Recorded data:
---

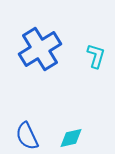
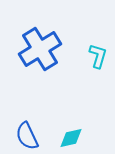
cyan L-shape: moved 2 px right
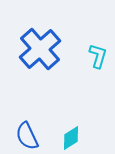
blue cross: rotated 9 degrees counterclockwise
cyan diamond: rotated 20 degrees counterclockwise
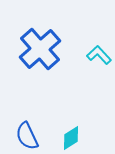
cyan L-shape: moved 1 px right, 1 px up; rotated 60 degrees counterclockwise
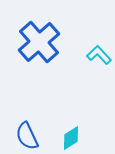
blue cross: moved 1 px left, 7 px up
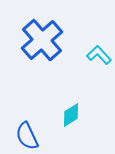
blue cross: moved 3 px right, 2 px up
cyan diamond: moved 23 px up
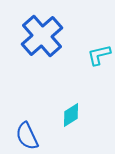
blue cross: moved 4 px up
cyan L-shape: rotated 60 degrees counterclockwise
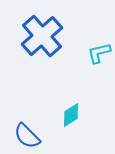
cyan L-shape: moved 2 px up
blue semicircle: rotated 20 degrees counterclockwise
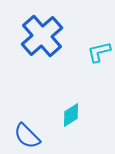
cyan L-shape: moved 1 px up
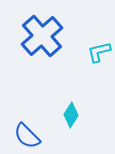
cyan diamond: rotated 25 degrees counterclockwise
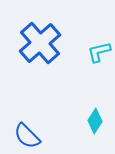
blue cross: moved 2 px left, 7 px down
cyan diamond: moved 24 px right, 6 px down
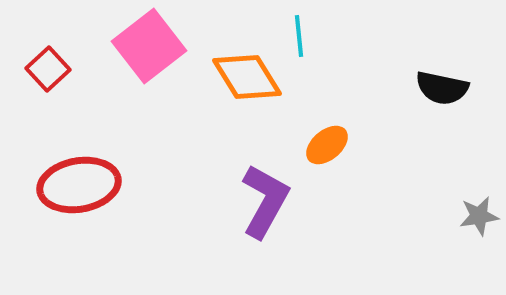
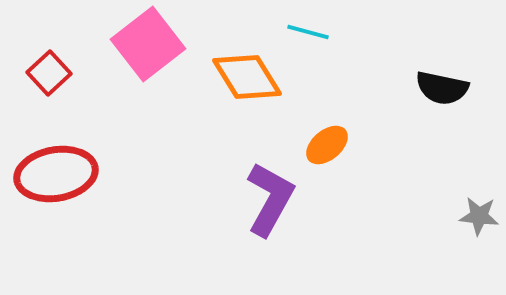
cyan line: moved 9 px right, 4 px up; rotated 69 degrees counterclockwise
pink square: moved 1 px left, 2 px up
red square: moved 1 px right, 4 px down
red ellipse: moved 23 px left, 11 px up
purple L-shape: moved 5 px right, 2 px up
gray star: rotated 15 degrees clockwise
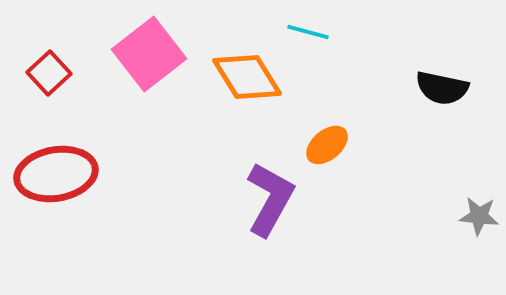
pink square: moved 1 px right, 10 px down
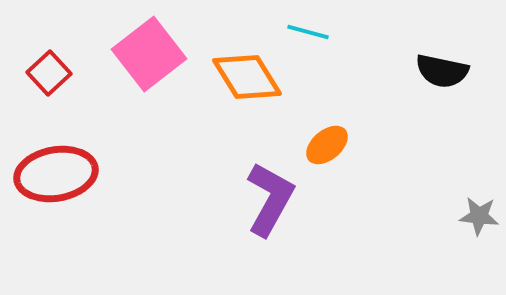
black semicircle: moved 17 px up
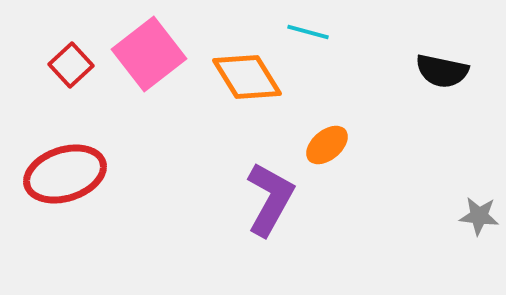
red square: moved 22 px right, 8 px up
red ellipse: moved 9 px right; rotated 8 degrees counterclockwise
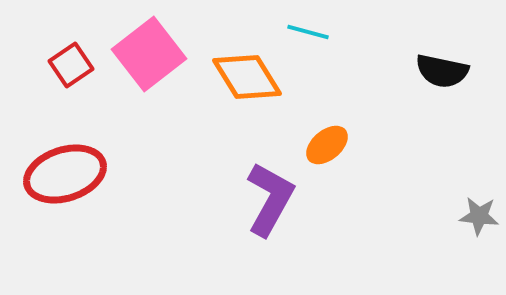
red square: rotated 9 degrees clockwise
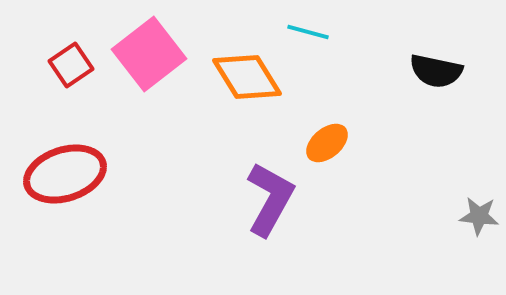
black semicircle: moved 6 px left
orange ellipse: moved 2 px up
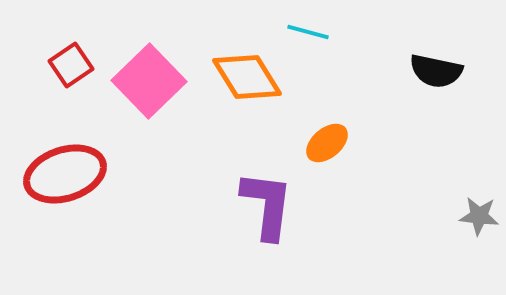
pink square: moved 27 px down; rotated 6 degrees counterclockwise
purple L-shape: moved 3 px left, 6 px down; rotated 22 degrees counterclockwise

---

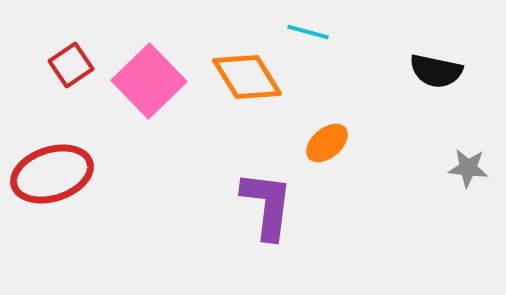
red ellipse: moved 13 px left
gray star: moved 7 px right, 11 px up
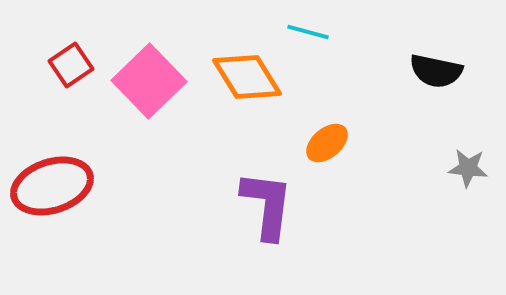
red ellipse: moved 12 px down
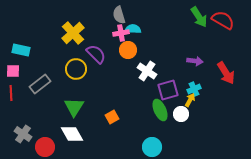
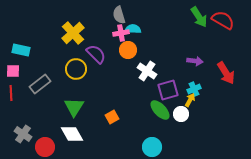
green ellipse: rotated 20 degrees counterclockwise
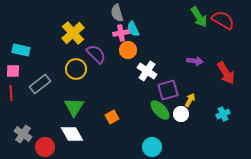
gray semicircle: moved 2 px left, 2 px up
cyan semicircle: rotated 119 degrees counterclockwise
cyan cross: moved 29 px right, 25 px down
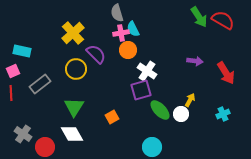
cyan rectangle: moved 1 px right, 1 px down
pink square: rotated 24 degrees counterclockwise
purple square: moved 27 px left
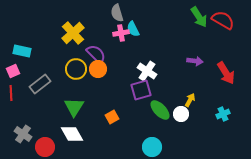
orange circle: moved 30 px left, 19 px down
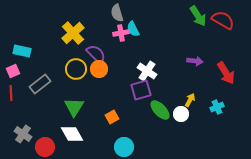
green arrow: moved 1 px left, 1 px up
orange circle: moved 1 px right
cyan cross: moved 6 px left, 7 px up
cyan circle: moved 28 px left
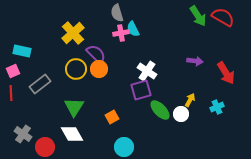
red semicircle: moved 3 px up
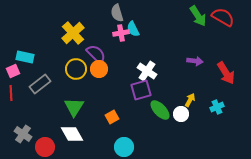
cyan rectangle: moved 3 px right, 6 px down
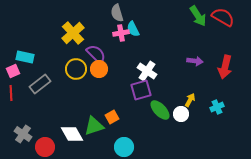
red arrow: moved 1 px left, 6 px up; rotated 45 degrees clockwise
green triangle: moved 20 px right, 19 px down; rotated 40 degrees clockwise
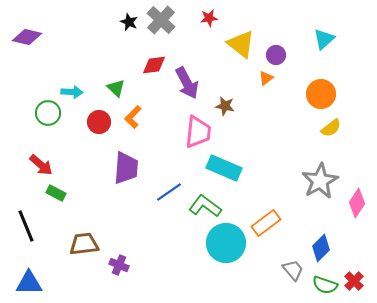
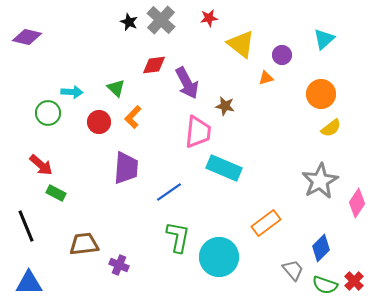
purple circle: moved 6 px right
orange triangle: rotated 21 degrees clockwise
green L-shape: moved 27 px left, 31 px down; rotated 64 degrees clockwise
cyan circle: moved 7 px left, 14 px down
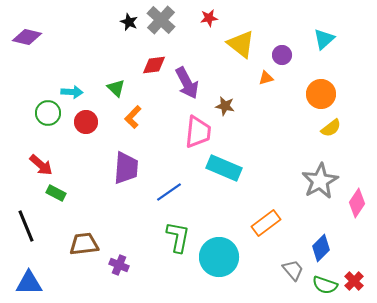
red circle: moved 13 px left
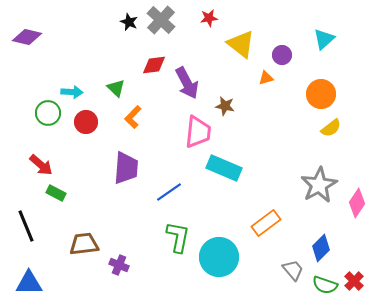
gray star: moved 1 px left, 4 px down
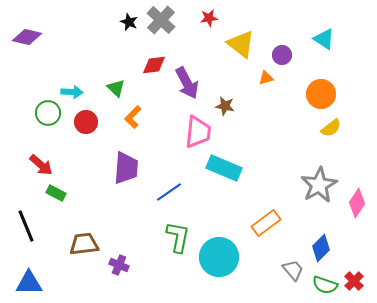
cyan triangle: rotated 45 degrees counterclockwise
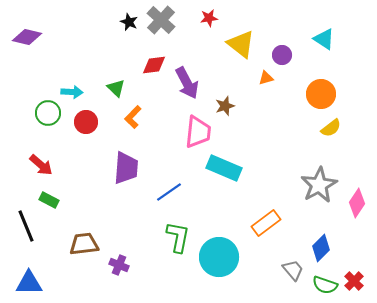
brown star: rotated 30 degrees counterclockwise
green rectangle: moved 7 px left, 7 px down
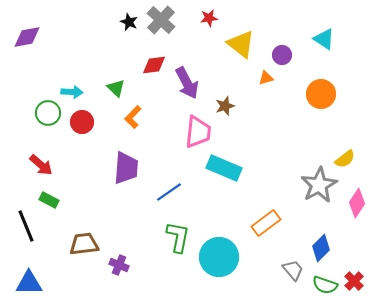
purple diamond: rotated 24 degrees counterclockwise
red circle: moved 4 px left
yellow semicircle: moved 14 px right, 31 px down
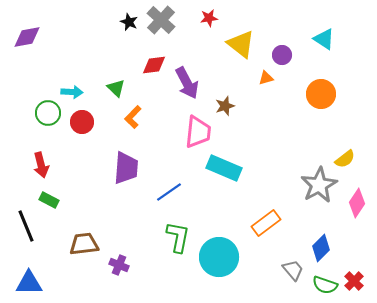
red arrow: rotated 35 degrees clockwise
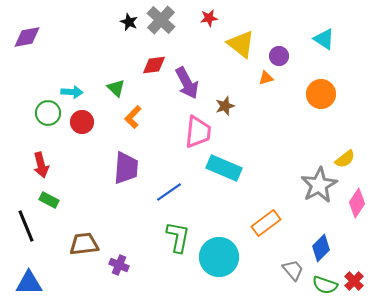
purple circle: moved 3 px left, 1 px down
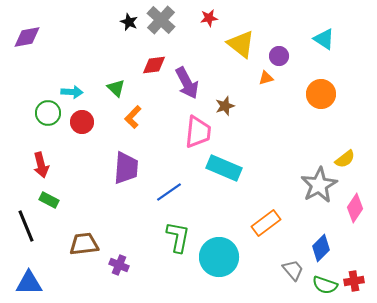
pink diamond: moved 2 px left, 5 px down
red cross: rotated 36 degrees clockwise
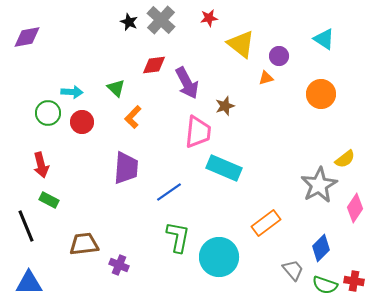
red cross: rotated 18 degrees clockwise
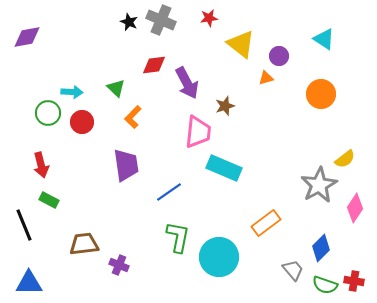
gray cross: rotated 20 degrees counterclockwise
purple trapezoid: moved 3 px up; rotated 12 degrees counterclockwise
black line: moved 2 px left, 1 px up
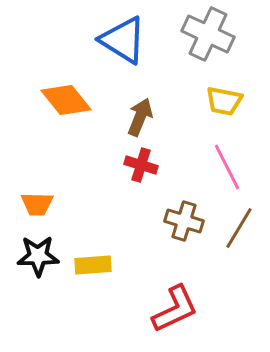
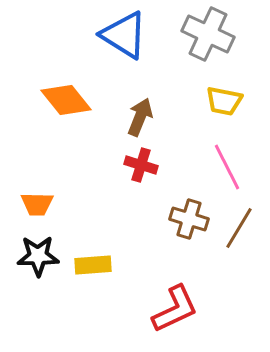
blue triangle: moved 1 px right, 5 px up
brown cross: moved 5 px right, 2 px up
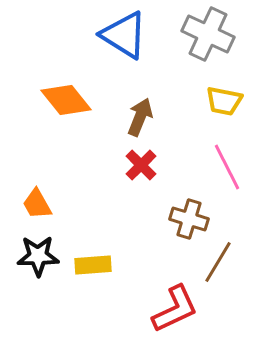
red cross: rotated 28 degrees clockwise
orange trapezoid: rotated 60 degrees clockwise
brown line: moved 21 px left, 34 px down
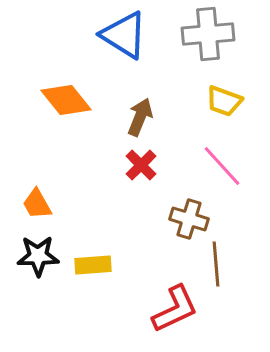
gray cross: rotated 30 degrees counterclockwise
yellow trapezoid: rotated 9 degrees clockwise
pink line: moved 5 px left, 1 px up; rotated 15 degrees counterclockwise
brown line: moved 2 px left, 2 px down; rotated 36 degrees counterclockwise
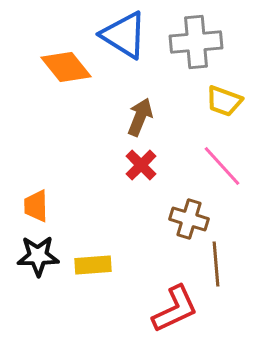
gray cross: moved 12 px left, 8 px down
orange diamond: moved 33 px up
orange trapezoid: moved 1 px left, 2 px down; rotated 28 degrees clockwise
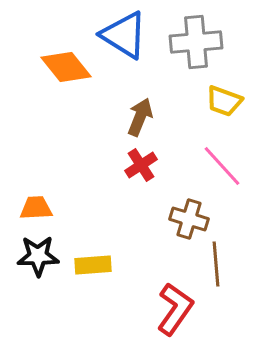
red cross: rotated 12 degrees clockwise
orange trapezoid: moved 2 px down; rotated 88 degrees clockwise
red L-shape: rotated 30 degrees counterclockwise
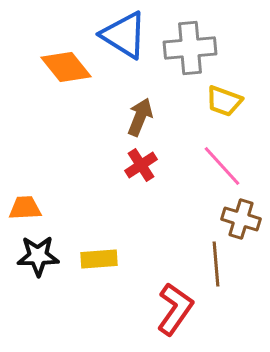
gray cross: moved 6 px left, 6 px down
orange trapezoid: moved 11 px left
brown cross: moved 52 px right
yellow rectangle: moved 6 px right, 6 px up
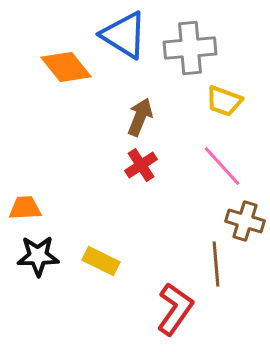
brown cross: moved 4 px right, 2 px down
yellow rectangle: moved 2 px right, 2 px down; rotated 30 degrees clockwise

---

Can you copy the data from the line with "red arrow: rotated 35 degrees clockwise" up to and including the line with "red L-shape: rotated", leaving the pictures out?

red arrow: rotated 35 degrees clockwise
purple circle: moved 3 px left, 1 px down
pink diamond: moved 2 px left, 5 px down
red cross: rotated 36 degrees clockwise
red cross: rotated 18 degrees clockwise
gray cross: rotated 20 degrees counterclockwise
purple trapezoid: moved 3 px up; rotated 12 degrees counterclockwise
black line: moved 2 px left, 1 px up
blue triangle: moved 1 px right, 5 px up
brown cross: moved 5 px right, 2 px up
red cross: rotated 28 degrees clockwise
orange trapezoid: rotated 60 degrees clockwise
brown line: moved 21 px left, 34 px down
gray cross: rotated 30 degrees counterclockwise
yellow trapezoid: rotated 9 degrees clockwise
pink line: moved 5 px left, 1 px up; rotated 15 degrees counterclockwise
brown line: moved 2 px left, 2 px down; rotated 36 degrees counterclockwise
gray cross: moved 12 px left, 8 px down
orange diamond: moved 33 px up
orange trapezoid: moved 1 px left, 2 px down; rotated 28 degrees clockwise
red cross: rotated 12 degrees clockwise
orange trapezoid: moved 2 px down; rotated 88 degrees clockwise
red L-shape: rotated 30 degrees counterclockwise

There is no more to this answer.